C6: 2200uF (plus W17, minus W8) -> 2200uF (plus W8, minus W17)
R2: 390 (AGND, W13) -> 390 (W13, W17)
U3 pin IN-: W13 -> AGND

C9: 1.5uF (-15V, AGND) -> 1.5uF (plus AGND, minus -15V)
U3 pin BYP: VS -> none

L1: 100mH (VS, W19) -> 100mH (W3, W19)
════════════════════
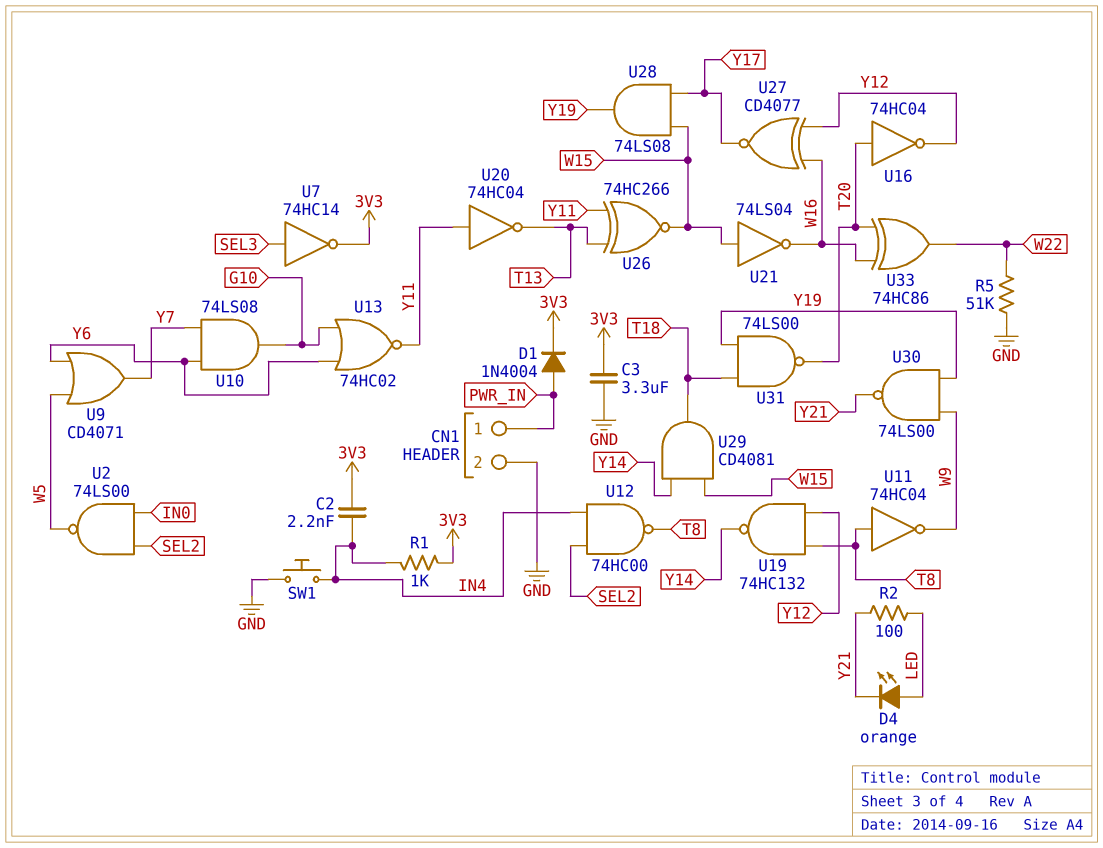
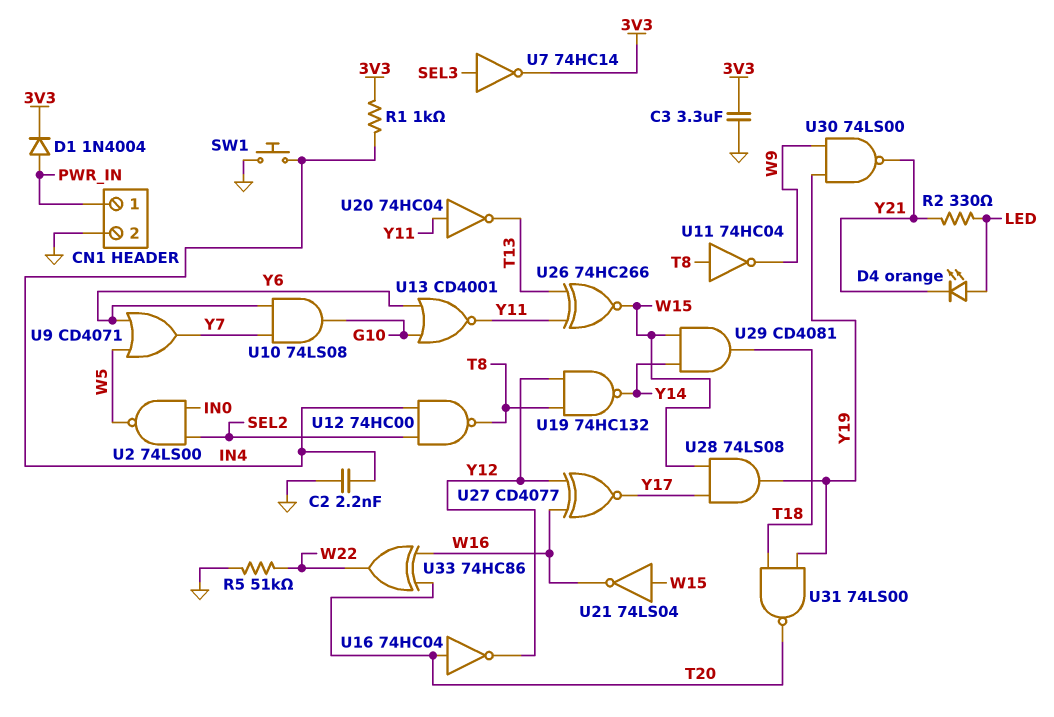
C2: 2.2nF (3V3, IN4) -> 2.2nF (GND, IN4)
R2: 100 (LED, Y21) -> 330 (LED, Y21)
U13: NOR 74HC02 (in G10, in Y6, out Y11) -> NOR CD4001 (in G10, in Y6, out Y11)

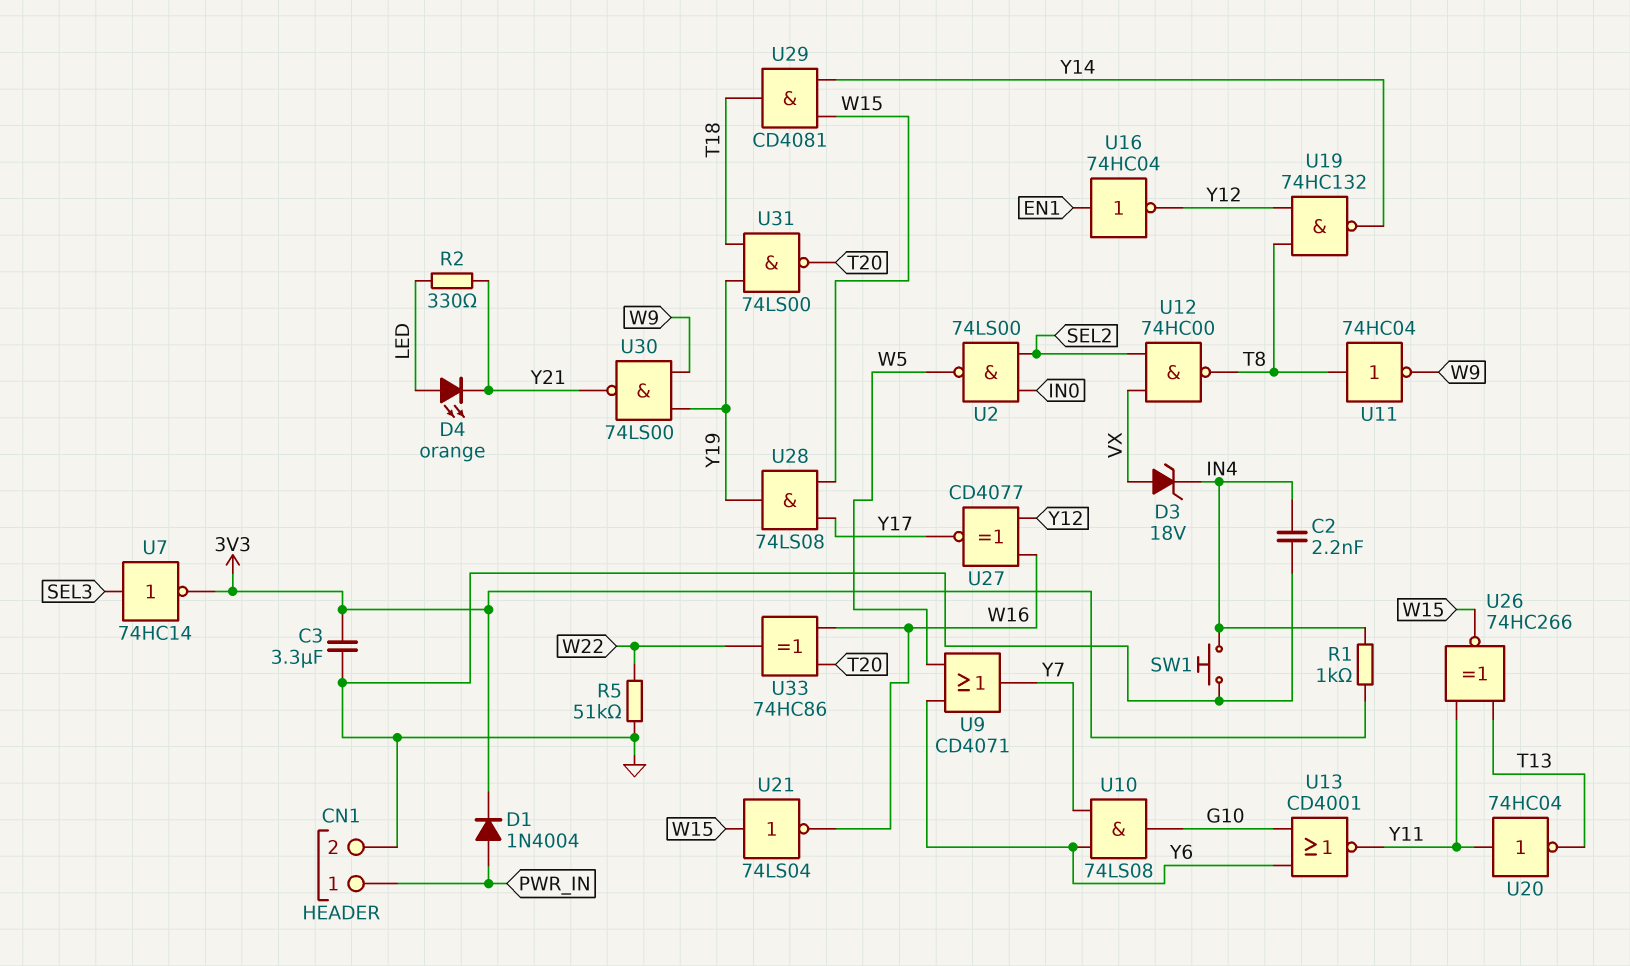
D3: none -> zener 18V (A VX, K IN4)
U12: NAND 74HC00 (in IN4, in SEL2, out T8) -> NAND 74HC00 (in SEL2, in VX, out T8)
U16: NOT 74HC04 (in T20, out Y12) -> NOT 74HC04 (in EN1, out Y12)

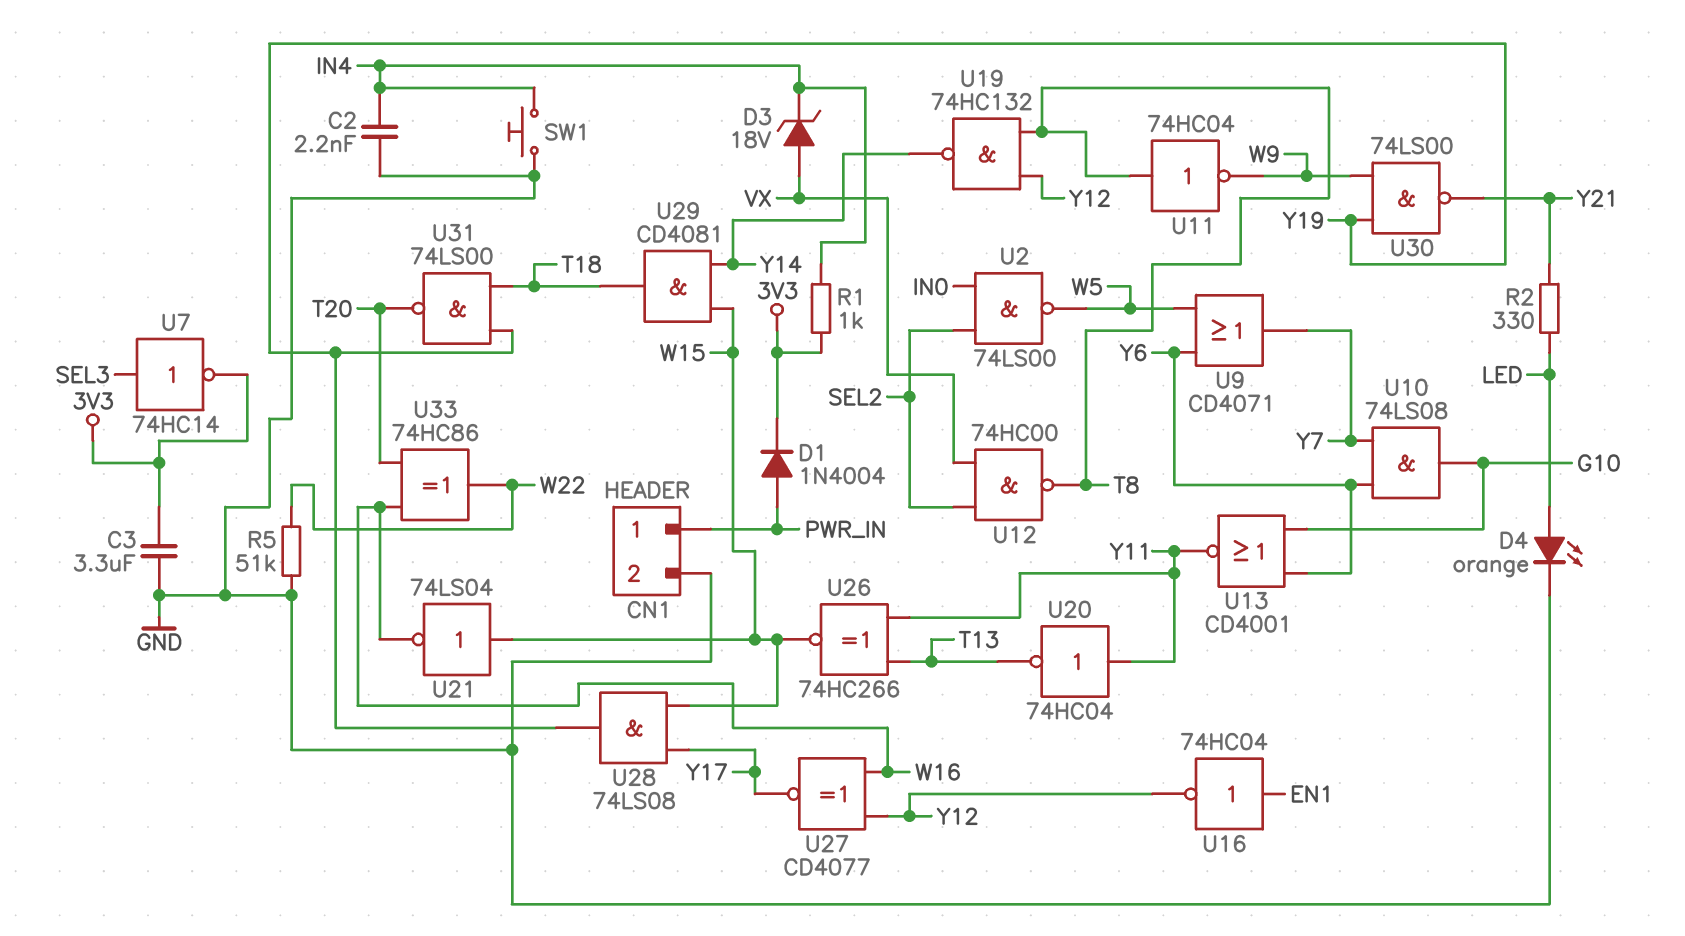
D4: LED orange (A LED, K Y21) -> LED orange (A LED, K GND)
════════════════════
▶ _What the exercise asks_
Transcribe, word for word, the lines of the listing above from the one that contains "D3: none -> zener 18V (A VX, K IN4)" through the one that contains "D4: LED orange", keeping both ends and dropping the pictures.

▶ _Exercise answer_
D3: none -> zener 18V (A VX, K IN4)
U12: NAND 74HC00 (in IN4, in SEL2, out T8) -> NAND 74HC00 (in SEL2, in VX, out T8)
U16: NOT 74HC04 (in T20, out Y12) -> NOT 74HC04 (in EN1, out Y12)

D4: LED orange (A LED, K Y21) -> LED orange (A LED, K GND)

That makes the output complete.